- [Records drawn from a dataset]
◆ ◆ ◆
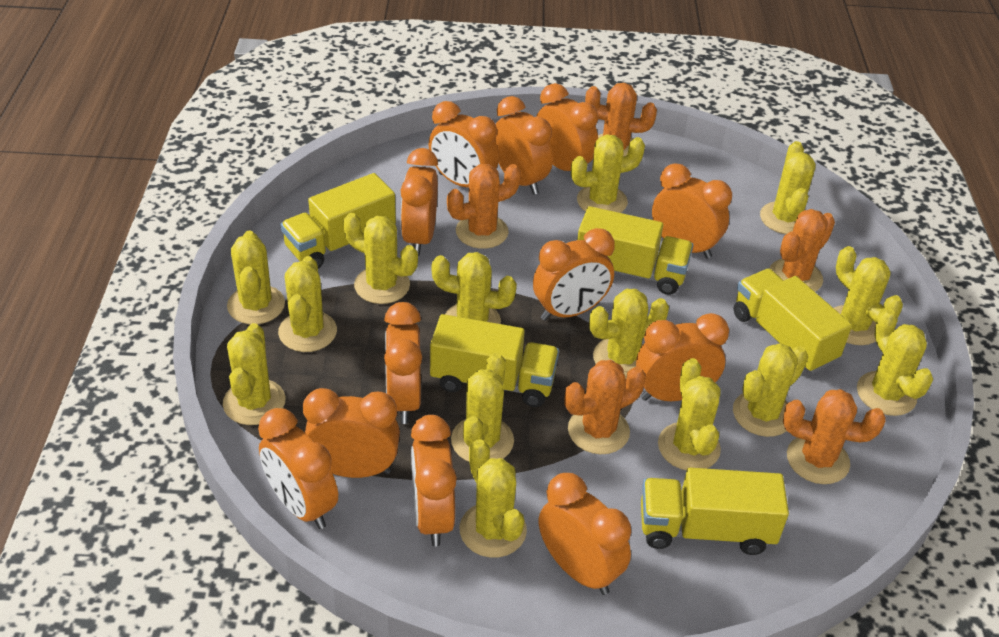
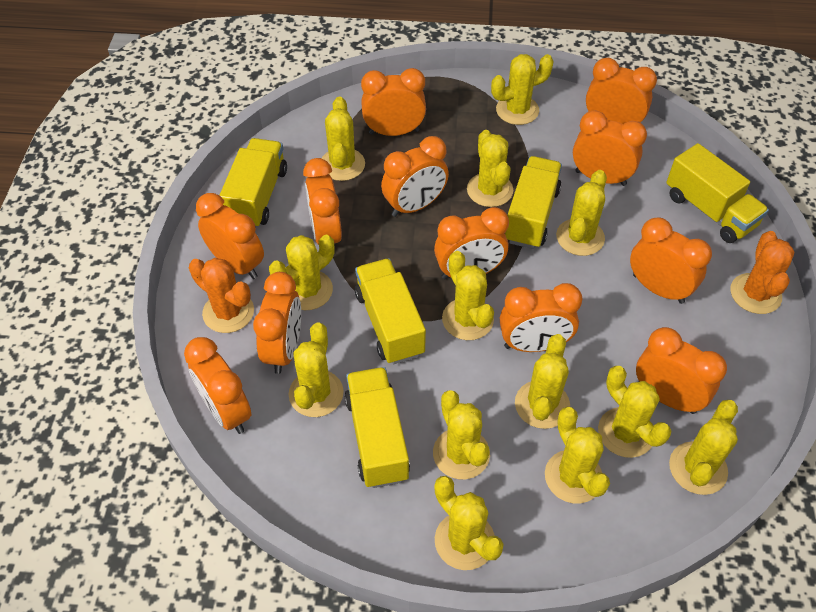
orange cactus: 5 -> 2
yellow cactus: 14 -> 13

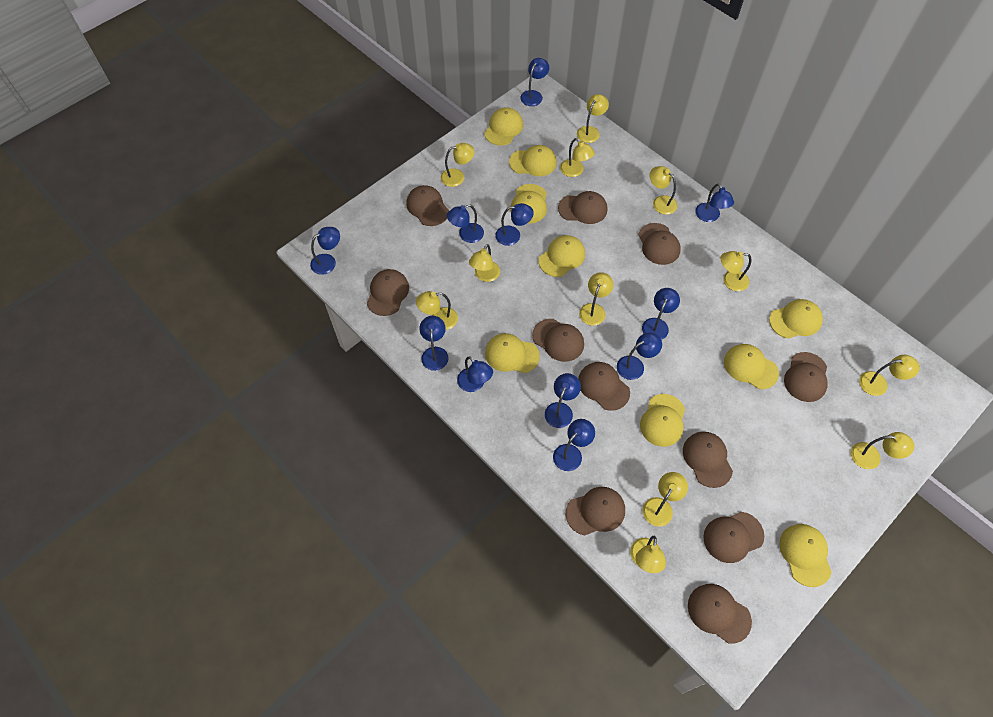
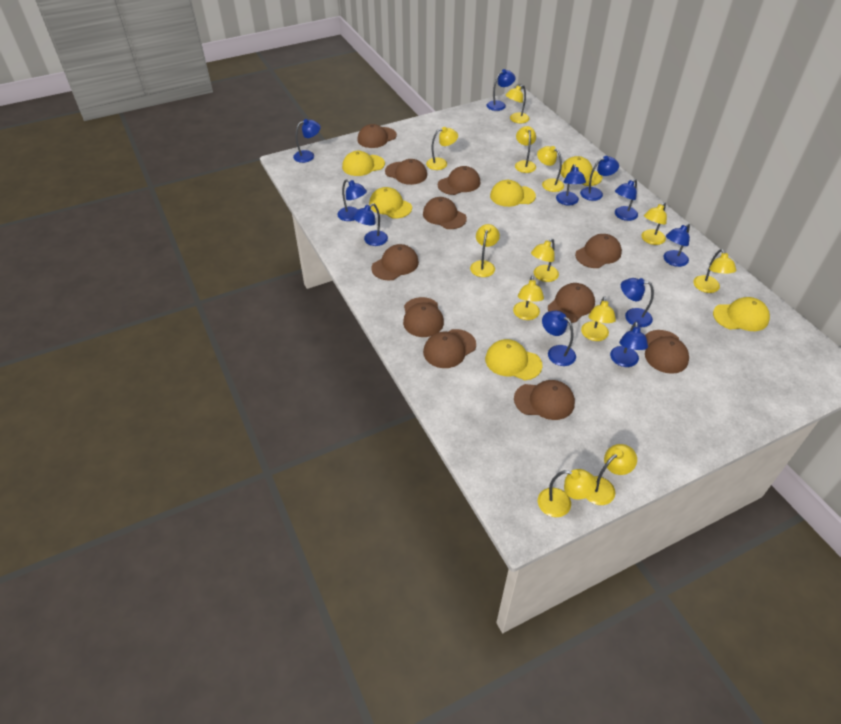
yellow cap: 9 -> 6

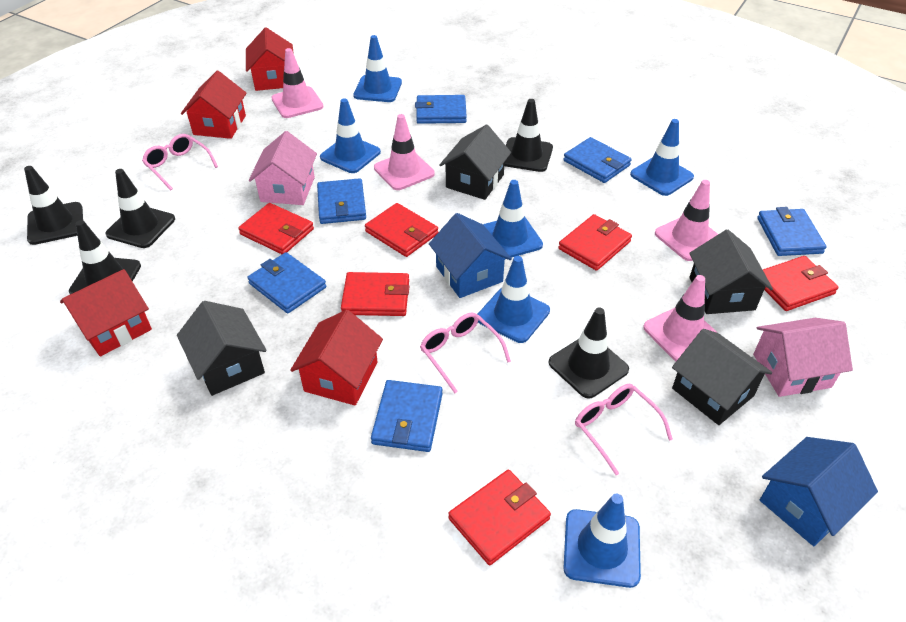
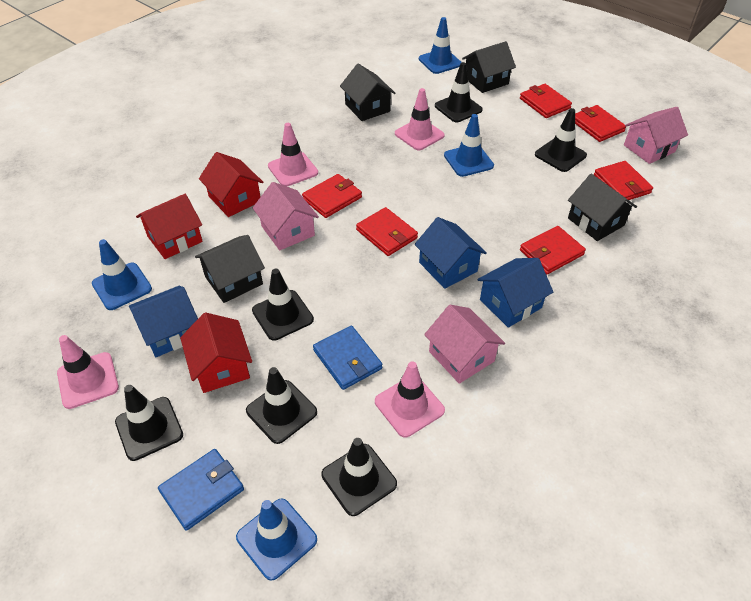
black traffic cone: 5 -> 6
blue house: 2 -> 3
blue traffic cone: 6 -> 4
blue wallet: 6 -> 2
pink glasses: 3 -> 0
pink house: 2 -> 3
red house: 4 -> 3

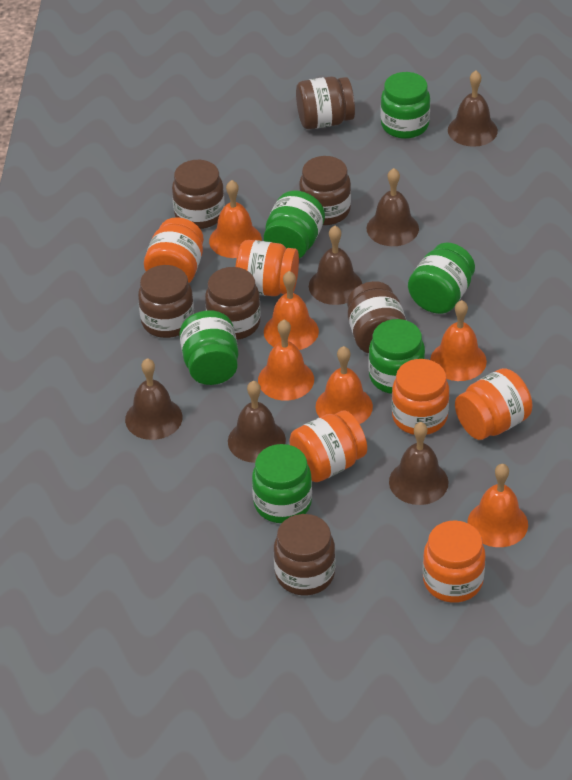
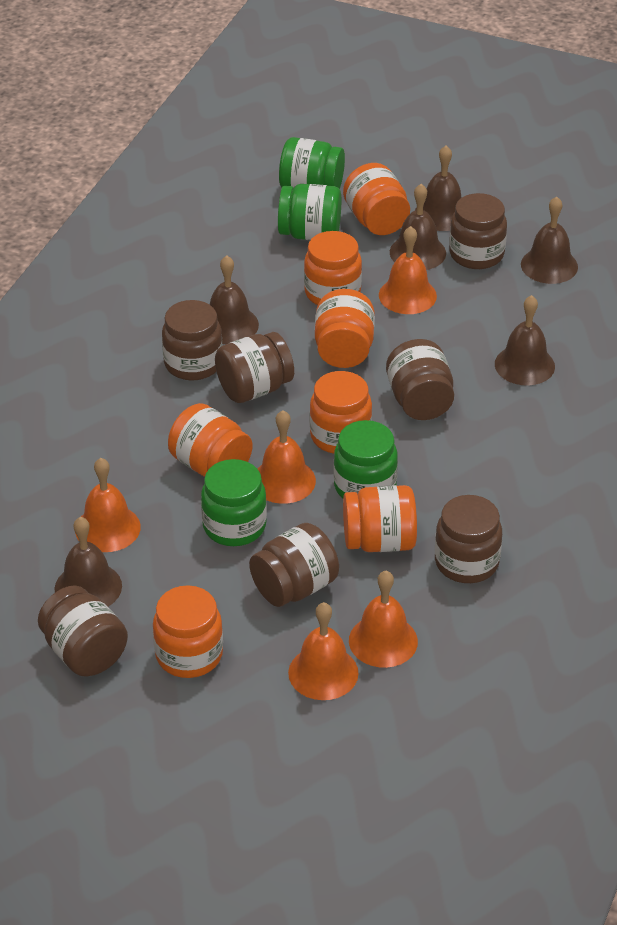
green jar: 6 -> 4
orange bell: 6 -> 5
orange jar: 6 -> 7

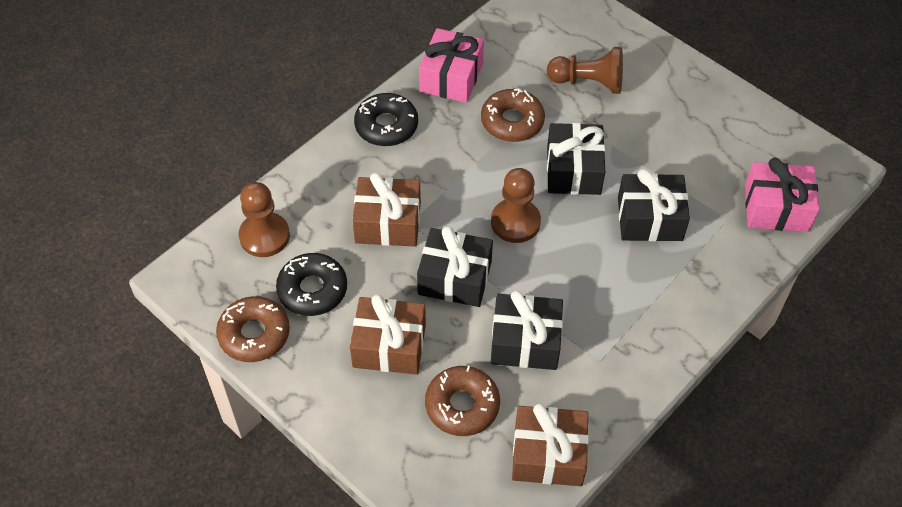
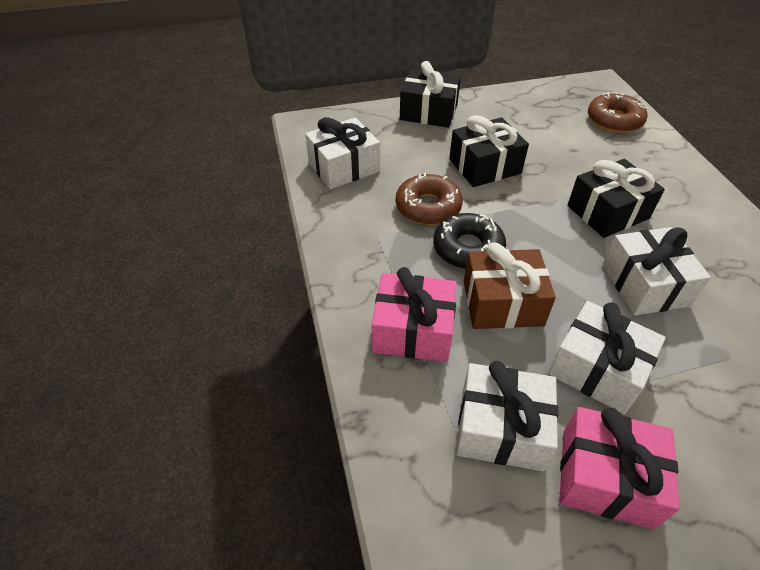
black donut: 2 -> 1
black gift: 4 -> 3
brown donut: 3 -> 2
brown gift: 3 -> 1
brown pawn: 3 -> 0
white gift: 0 -> 4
◆ ◆ ◆
- [TASK DIRECTIONS] Set every record down verbatim. No pictures belong in the copy.

- [THE COMPLETED TASK]
orange cactus: 5 -> 2
yellow cactus: 14 -> 13

yellow cap: 9 -> 6

black traffic cone: 5 -> 6
blue house: 2 -> 3
blue traffic cone: 6 -> 4
blue wallet: 6 -> 2
pink glasses: 3 -> 0
pink house: 2 -> 3
red house: 4 -> 3

green jar: 6 -> 4
orange bell: 6 -> 5
orange jar: 6 -> 7

black donut: 2 -> 1
black gift: 4 -> 3
brown donut: 3 -> 2
brown gift: 3 -> 1
brown pawn: 3 -> 0
white gift: 0 -> 4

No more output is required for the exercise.